Transcribe the records below exactly, leaving out any pictures.

Records from a dataset
*** Begin section ***

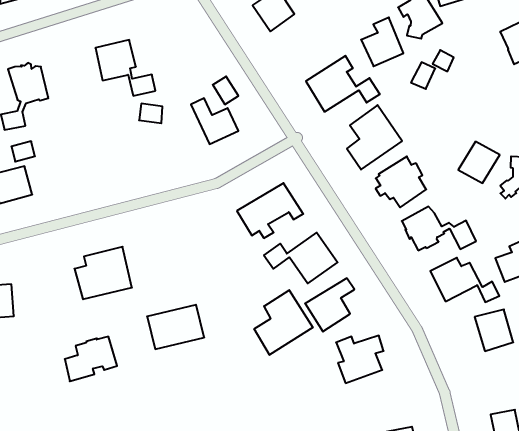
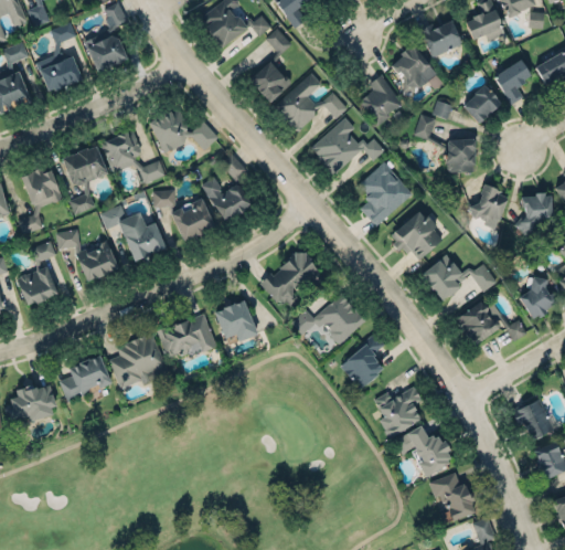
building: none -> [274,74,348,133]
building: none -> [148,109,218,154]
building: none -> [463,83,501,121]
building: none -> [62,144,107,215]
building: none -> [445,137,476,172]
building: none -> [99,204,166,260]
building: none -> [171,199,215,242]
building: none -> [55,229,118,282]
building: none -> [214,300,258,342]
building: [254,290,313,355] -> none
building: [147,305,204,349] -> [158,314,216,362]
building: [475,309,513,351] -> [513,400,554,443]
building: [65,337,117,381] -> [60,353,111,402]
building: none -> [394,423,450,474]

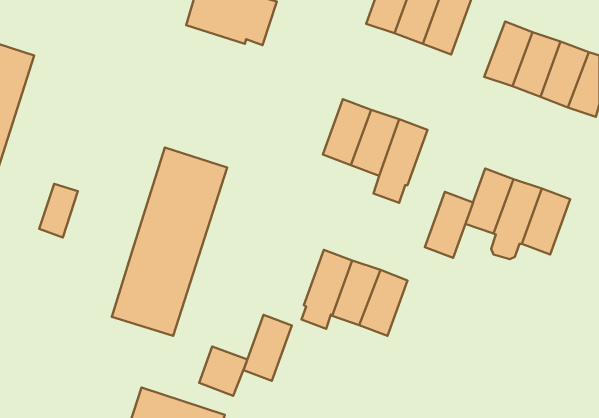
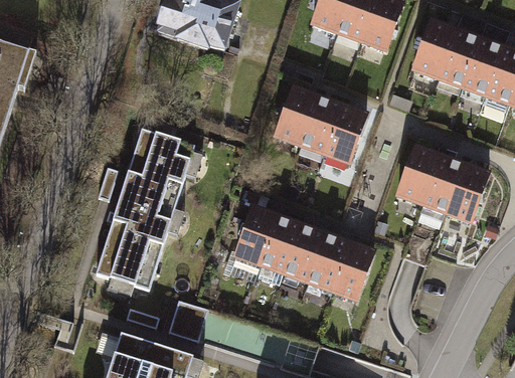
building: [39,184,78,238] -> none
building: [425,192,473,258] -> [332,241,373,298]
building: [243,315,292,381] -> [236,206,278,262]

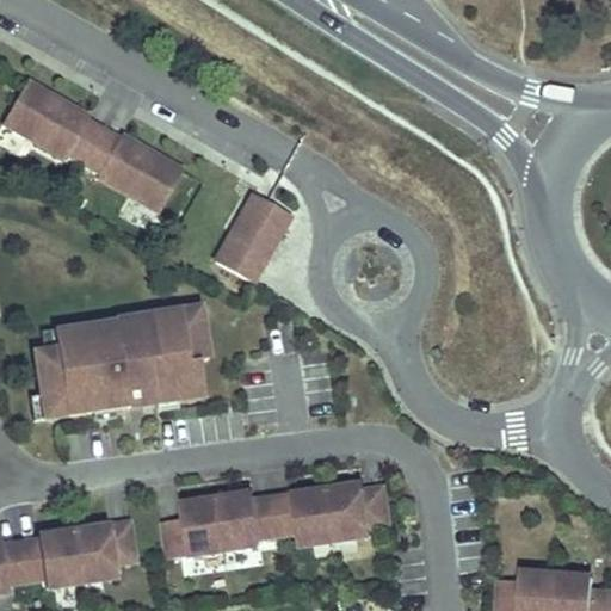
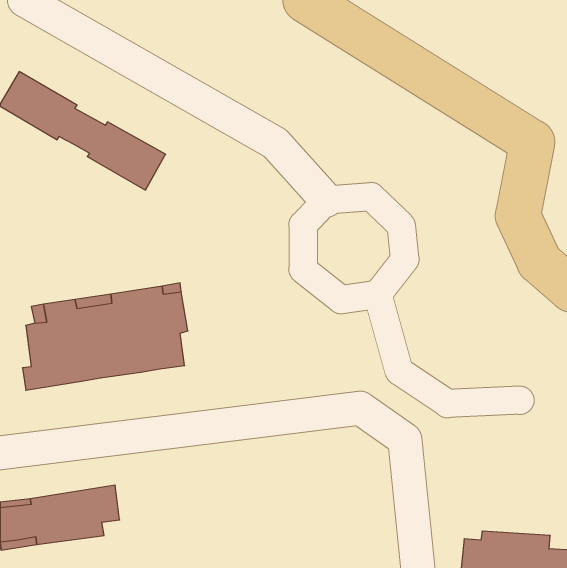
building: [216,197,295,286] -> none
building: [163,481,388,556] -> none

*** End section ***

Output:
building: none -> [274,74,348,133]
building: none -> [148,109,218,154]
building: none -> [463,83,501,121]
building: none -> [62,144,107,215]
building: none -> [445,137,476,172]
building: none -> [99,204,166,260]
building: none -> [171,199,215,242]
building: none -> [55,229,118,282]
building: none -> [214,300,258,342]
building: [254,290,313,355] -> none
building: [147,305,204,349] -> [158,314,216,362]
building: [475,309,513,351] -> [513,400,554,443]
building: [65,337,117,381] -> [60,353,111,402]
building: none -> [394,423,450,474]

building: [39,184,78,238] -> none
building: [425,192,473,258] -> [332,241,373,298]
building: [243,315,292,381] -> [236,206,278,262]

building: [216,197,295,286] -> none
building: [163,481,388,556] -> none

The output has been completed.